What you have to do: No pictures, please. Output the lines from the start of the data through the line that contains "U18: NOT (in", both included, exactly as they stand.
[Provided records — start]
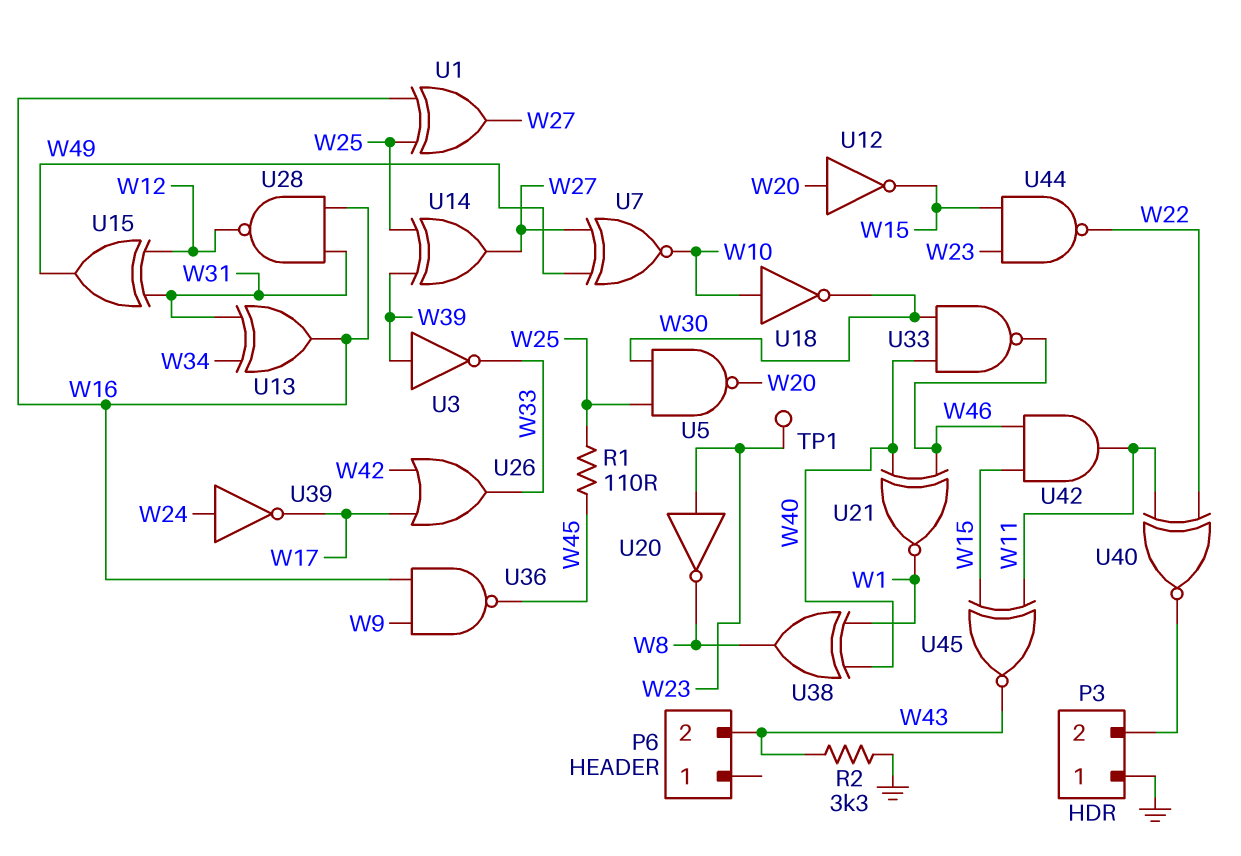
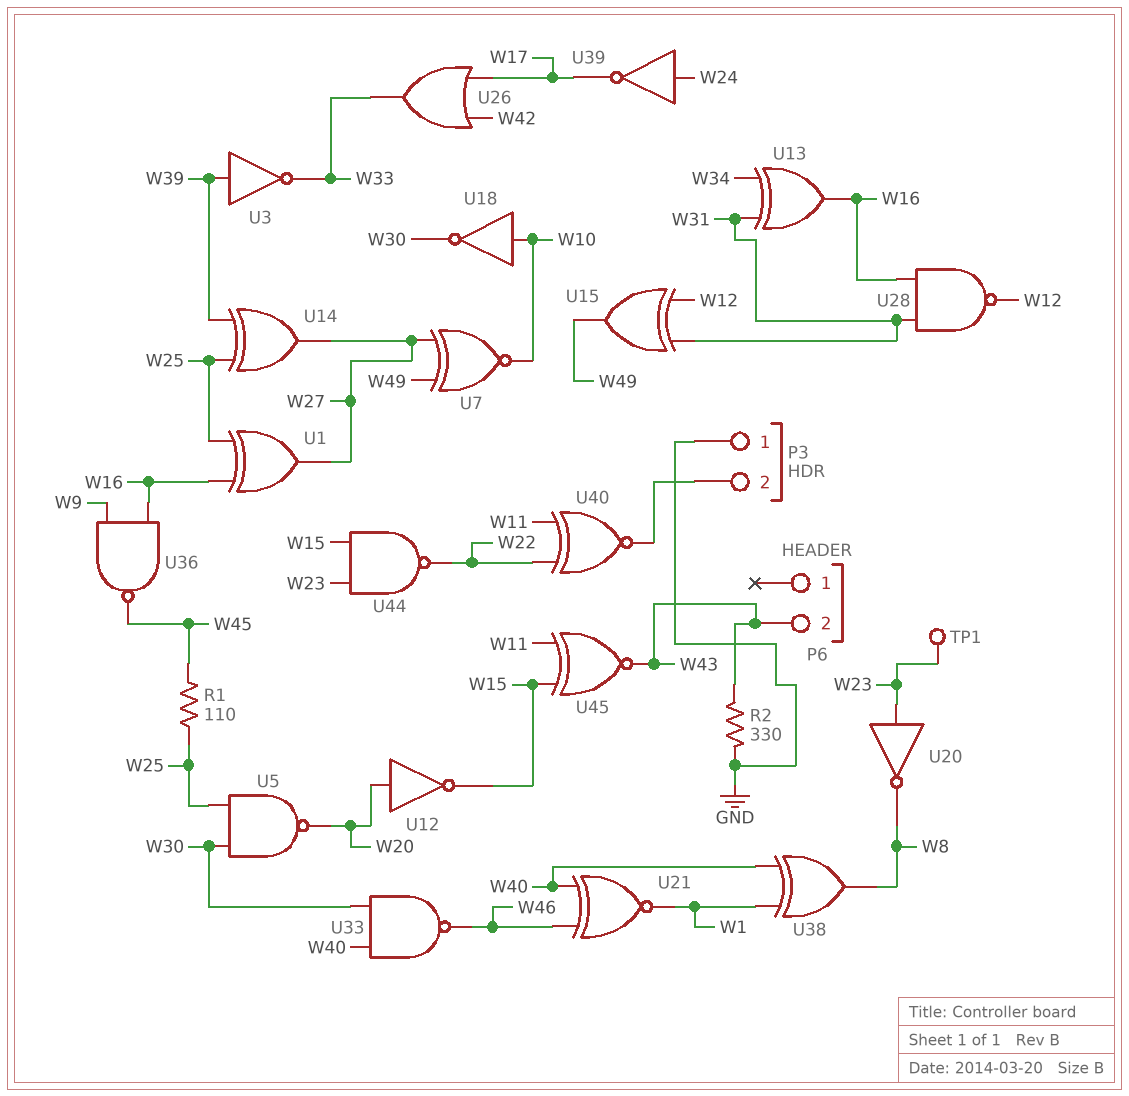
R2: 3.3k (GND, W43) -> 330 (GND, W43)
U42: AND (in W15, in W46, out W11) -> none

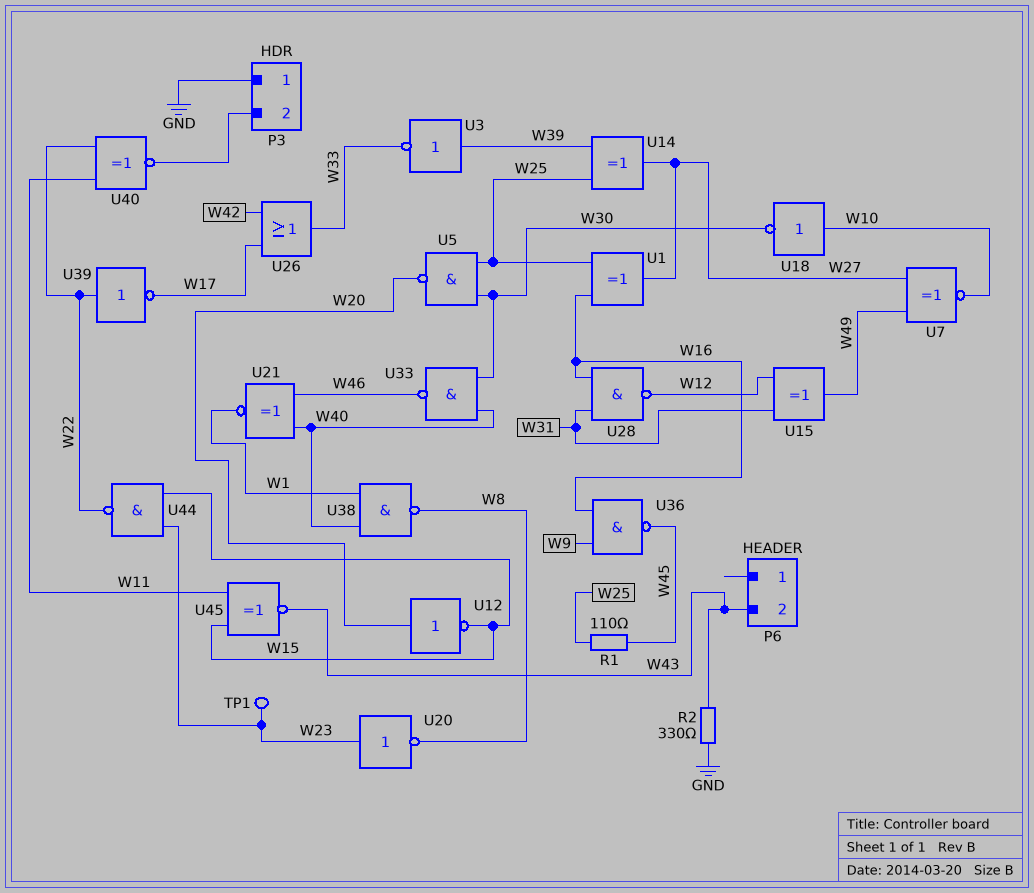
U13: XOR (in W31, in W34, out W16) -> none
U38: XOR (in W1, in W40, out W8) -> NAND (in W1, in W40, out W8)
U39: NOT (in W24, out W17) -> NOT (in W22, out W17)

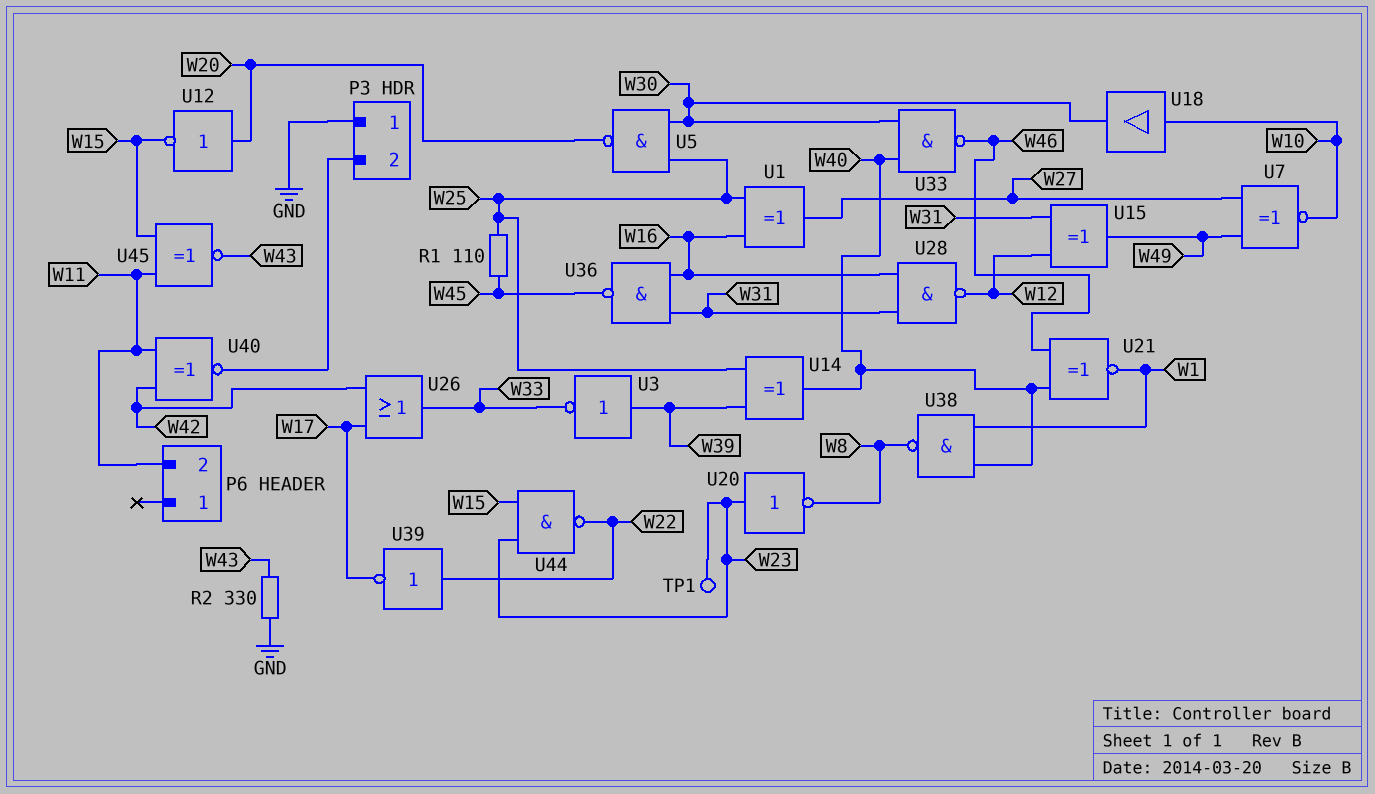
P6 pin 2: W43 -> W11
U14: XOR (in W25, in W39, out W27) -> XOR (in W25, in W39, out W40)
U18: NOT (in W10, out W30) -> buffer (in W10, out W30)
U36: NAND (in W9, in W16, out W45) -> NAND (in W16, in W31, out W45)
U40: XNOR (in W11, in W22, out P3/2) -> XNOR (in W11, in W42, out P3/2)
[Provided records — finish]
Answer box:
R2: 3.3k (GND, W43) -> 330 (GND, W43)
U42: AND (in W15, in W46, out W11) -> none

U13: XOR (in W31, in W34, out W16) -> none
U38: XOR (in W1, in W40, out W8) -> NAND (in W1, in W40, out W8)
U39: NOT (in W24, out W17) -> NOT (in W22, out W17)

P6 pin 2: W43 -> W11
U14: XOR (in W25, in W39, out W27) -> XOR (in W25, in W39, out W40)
U18: NOT (in W10, out W30) -> buffer (in W10, out W30)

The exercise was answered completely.